[EXTRACTED ENTRIES start]

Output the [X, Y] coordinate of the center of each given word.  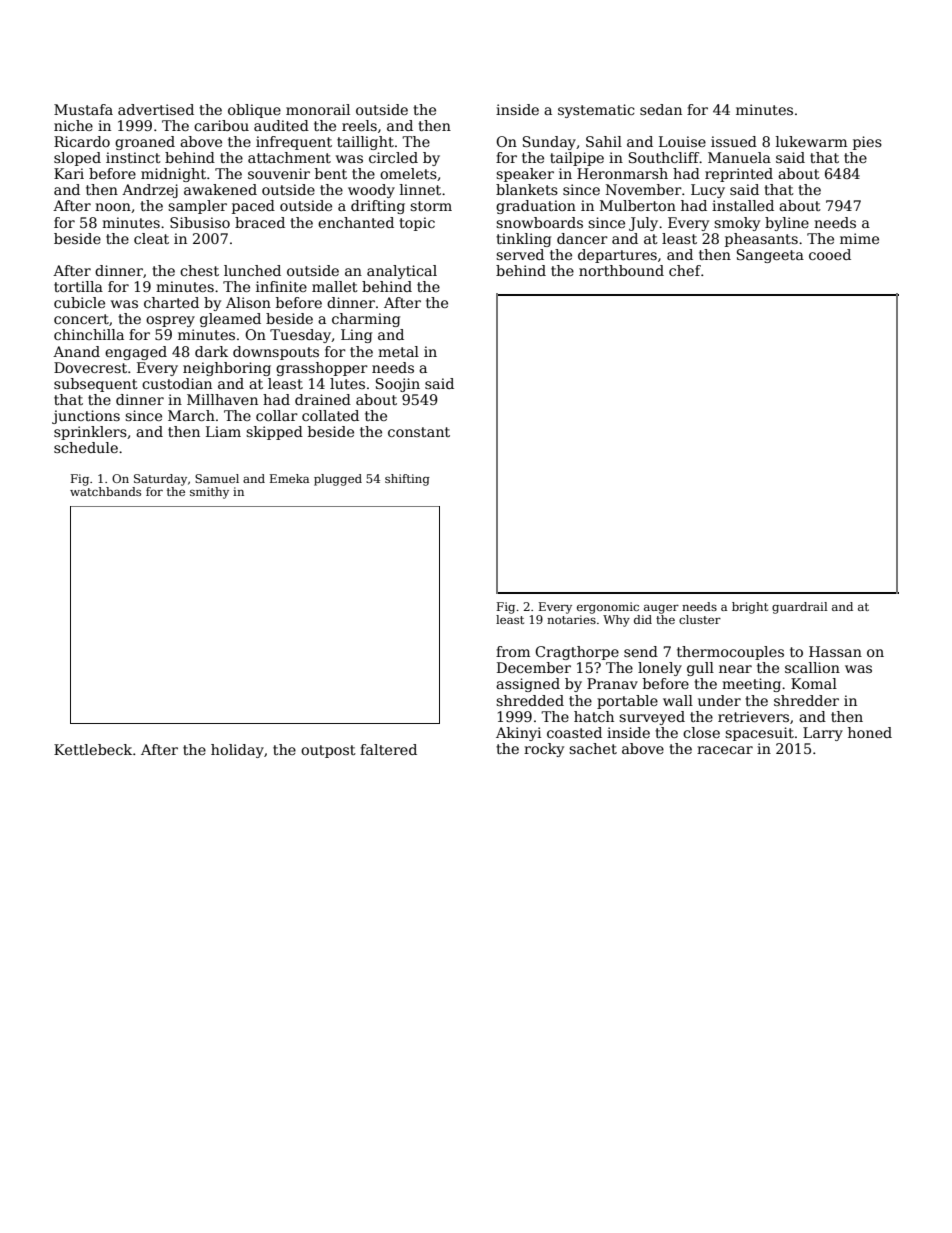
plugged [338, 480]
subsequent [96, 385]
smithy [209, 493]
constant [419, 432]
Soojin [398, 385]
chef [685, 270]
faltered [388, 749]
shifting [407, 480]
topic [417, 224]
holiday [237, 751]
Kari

[EXTRACTED ENTRIES end]

▶ _PROBLEM TO SOLVE_
Extract the stretch of rows from the one containing "subsequent [96, 385]" through the last row, both included, and reproduce each line without any change.

▶ _TASK ANSWER_
subsequent [96, 385]
smithy [209, 493]
constant [419, 432]
Soojin [398, 385]
chef [685, 270]
faltered [388, 749]
shifting [407, 480]
topic [417, 224]
holiday [237, 751]
Kari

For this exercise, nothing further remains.